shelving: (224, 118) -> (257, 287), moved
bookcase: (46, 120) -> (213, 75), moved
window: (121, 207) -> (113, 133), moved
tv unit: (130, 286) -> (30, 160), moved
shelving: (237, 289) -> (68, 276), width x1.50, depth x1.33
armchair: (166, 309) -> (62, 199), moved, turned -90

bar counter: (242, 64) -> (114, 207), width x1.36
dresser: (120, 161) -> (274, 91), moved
--
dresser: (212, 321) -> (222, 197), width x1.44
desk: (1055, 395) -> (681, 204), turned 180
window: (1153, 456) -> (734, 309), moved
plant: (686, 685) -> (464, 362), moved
...
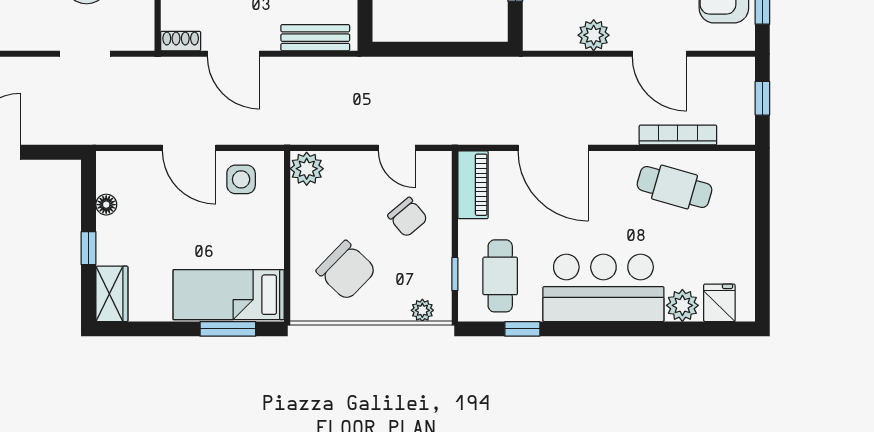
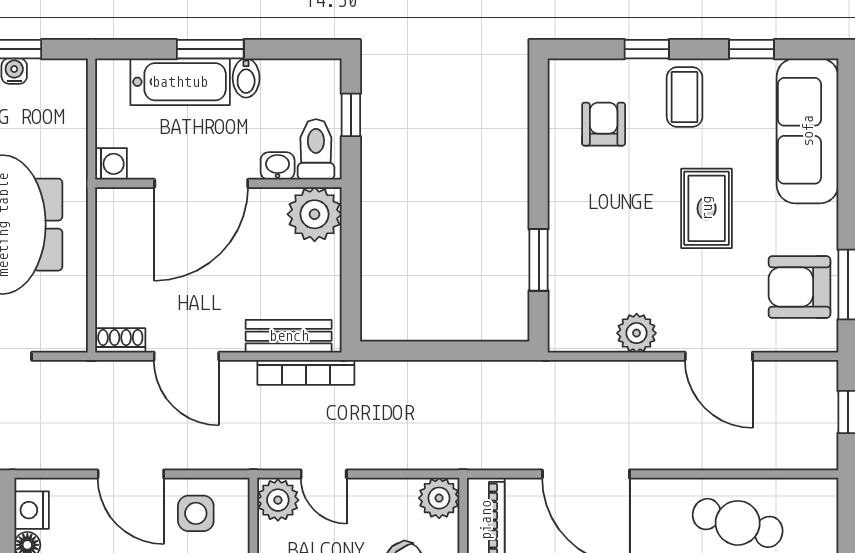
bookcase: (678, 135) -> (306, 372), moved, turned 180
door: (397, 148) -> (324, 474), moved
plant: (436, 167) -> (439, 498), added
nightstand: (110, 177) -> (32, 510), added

Activity: Find all lines holding the word "dresser" in the records above and copy them.

Task output:
dresser: (120, 161) -> (274, 91), moved
dresser: (212, 321) -> (222, 197), width x1.44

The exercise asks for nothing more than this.